Please copy the data exactly as it stands, minus the images.
###
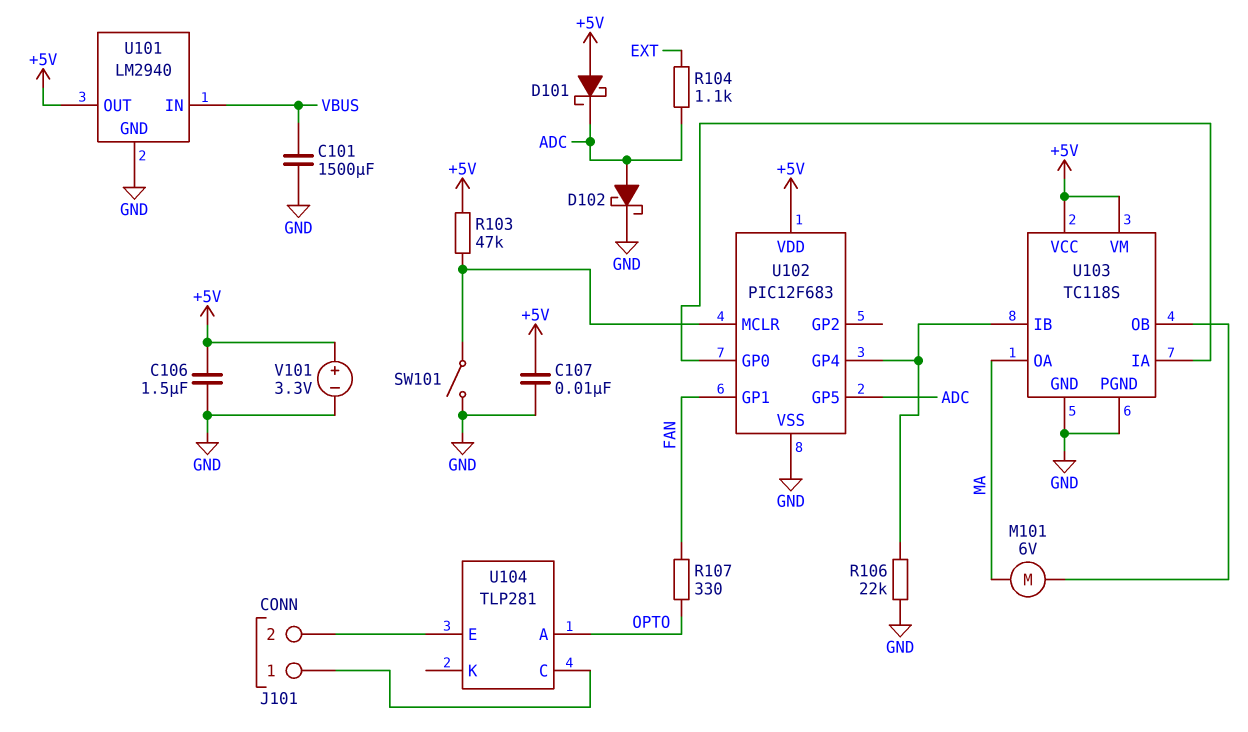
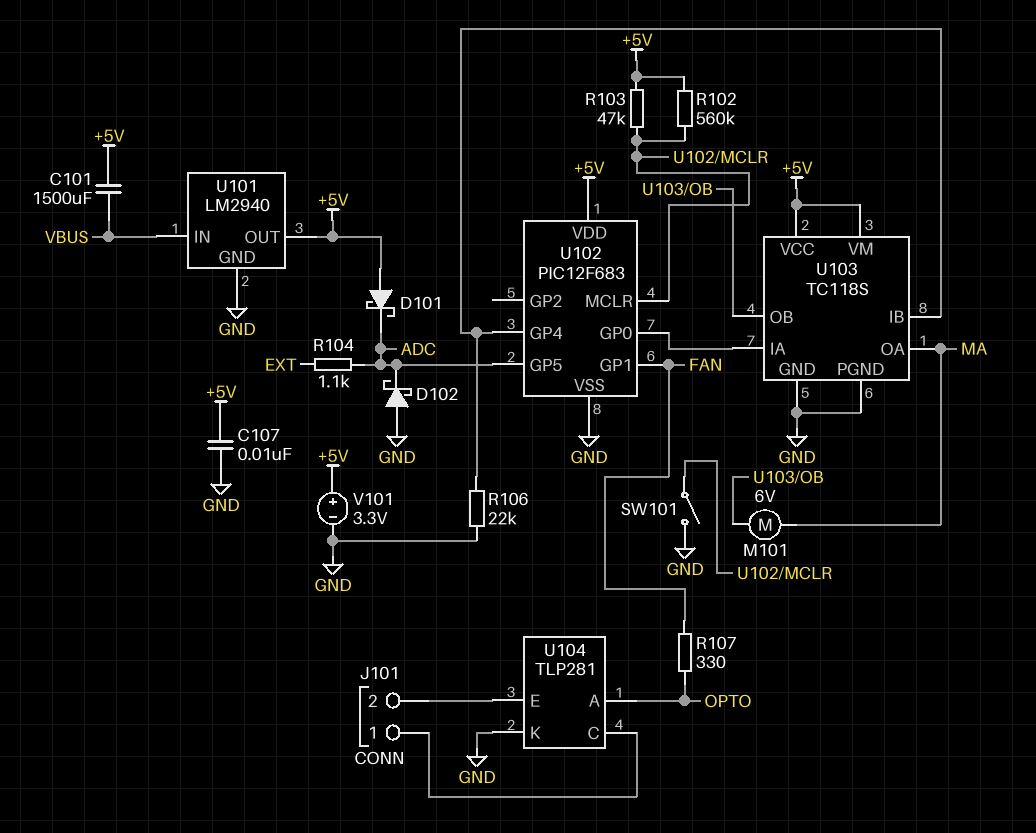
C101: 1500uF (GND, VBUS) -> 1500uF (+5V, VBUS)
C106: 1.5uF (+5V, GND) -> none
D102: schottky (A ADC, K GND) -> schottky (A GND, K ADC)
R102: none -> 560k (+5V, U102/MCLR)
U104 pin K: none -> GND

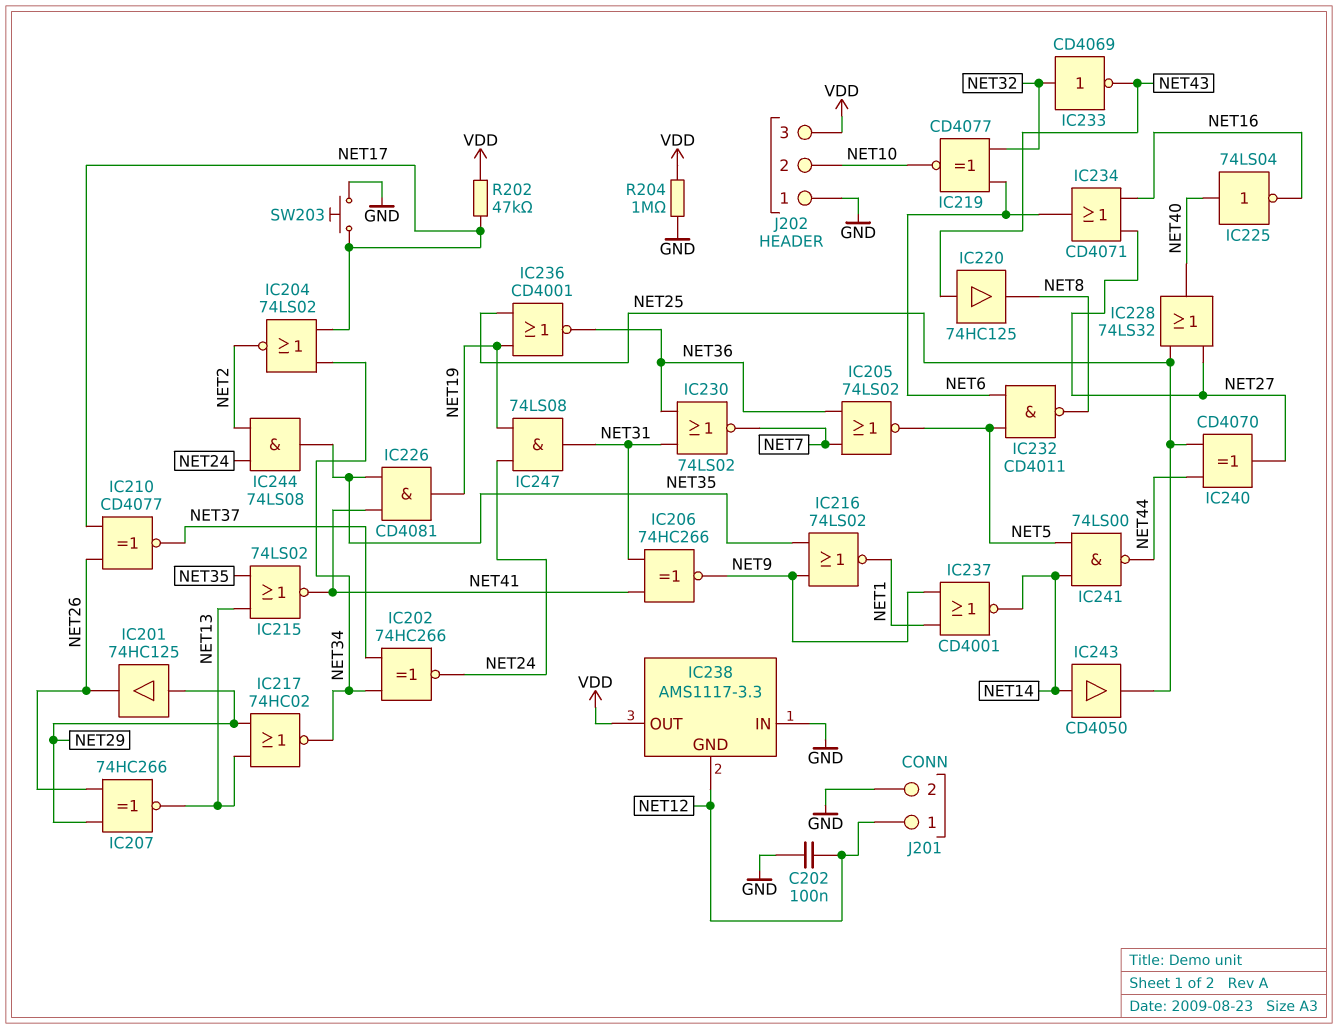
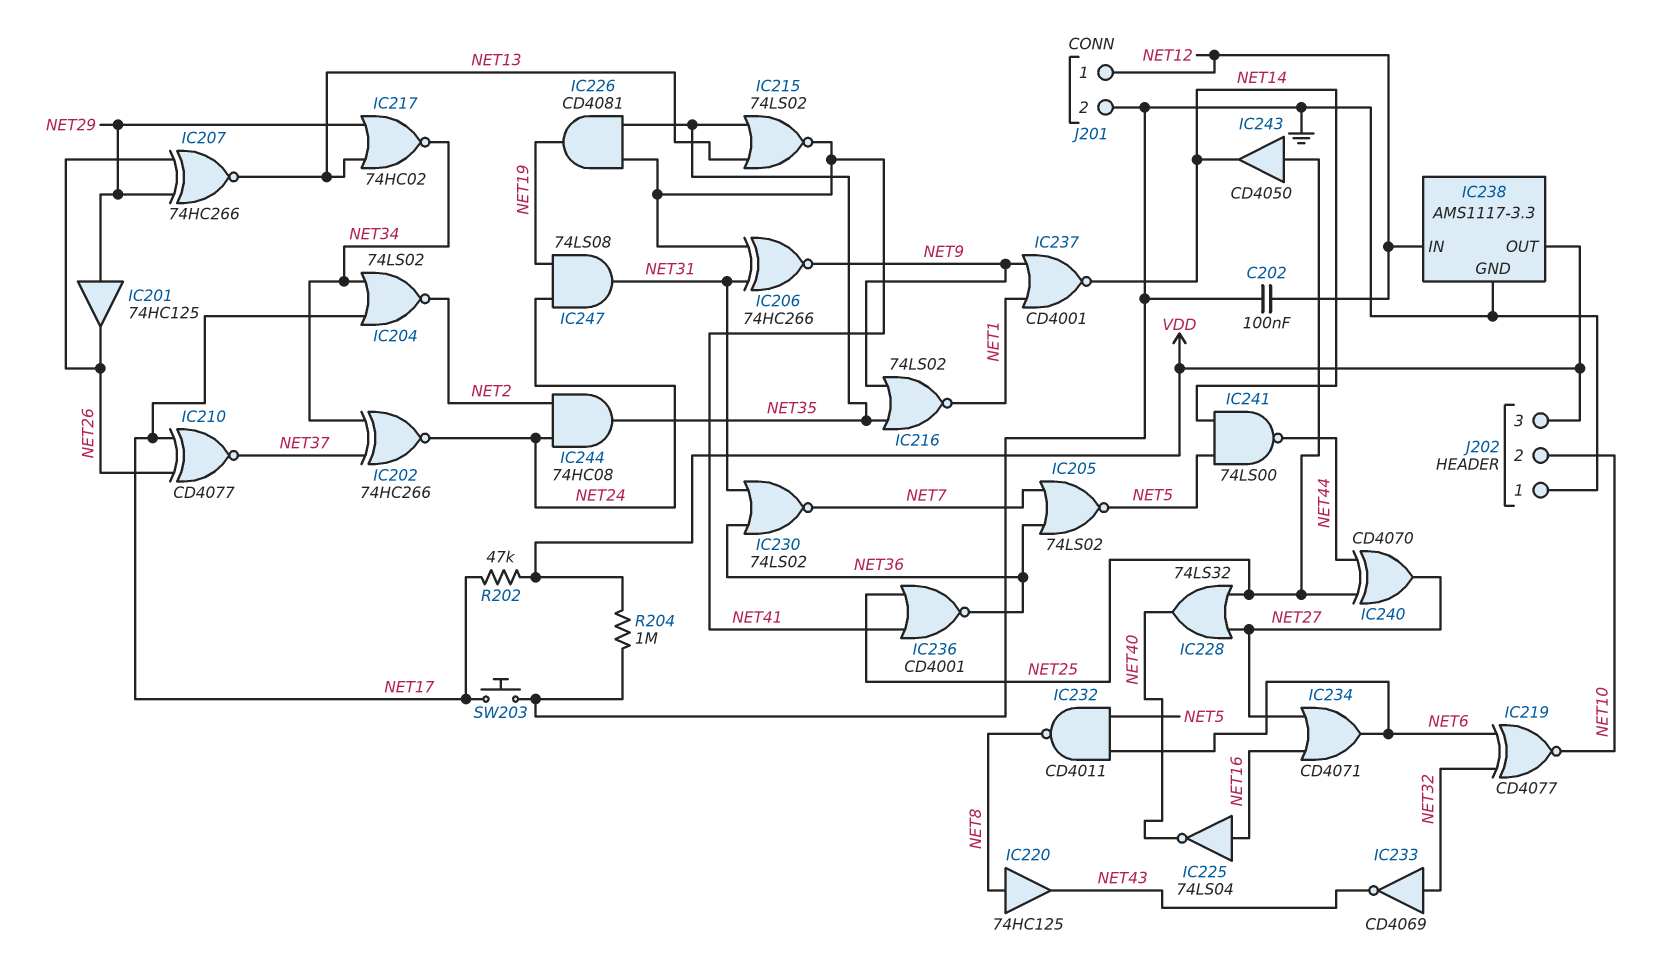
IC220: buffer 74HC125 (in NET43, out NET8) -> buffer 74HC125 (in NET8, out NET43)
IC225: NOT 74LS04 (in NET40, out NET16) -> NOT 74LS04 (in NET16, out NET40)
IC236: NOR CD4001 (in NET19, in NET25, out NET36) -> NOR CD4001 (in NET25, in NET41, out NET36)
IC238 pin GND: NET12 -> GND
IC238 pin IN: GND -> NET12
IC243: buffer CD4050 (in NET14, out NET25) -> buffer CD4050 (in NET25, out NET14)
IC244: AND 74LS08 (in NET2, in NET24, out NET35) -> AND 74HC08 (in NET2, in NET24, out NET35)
###
**SOLUTION BELOW:**
C101: 1500uF (GND, VBUS) -> 1500uF (+5V, VBUS)
C106: 1.5uF (+5V, GND) -> none
D102: schottky (A ADC, K GND) -> schottky (A GND, K ADC)
R102: none -> 560k (+5V, U102/MCLR)
U104 pin K: none -> GND

IC220: buffer 74HC125 (in NET43, out NET8) -> buffer 74HC125 (in NET8, out NET43)
IC225: NOT 74LS04 (in NET40, out NET16) -> NOT 74LS04 (in NET16, out NET40)
IC236: NOR CD4001 (in NET19, in NET25, out NET36) -> NOR CD4001 (in NET25, in NET41, out NET36)
IC238 pin GND: NET12 -> GND
IC238 pin IN: GND -> NET12
IC243: buffer CD4050 (in NET14, out NET25) -> buffer CD4050 (in NET25, out NET14)
IC244: AND 74LS08 (in NET2, in NET24, out NET35) -> AND 74HC08 (in NET2, in NET24, out NET35)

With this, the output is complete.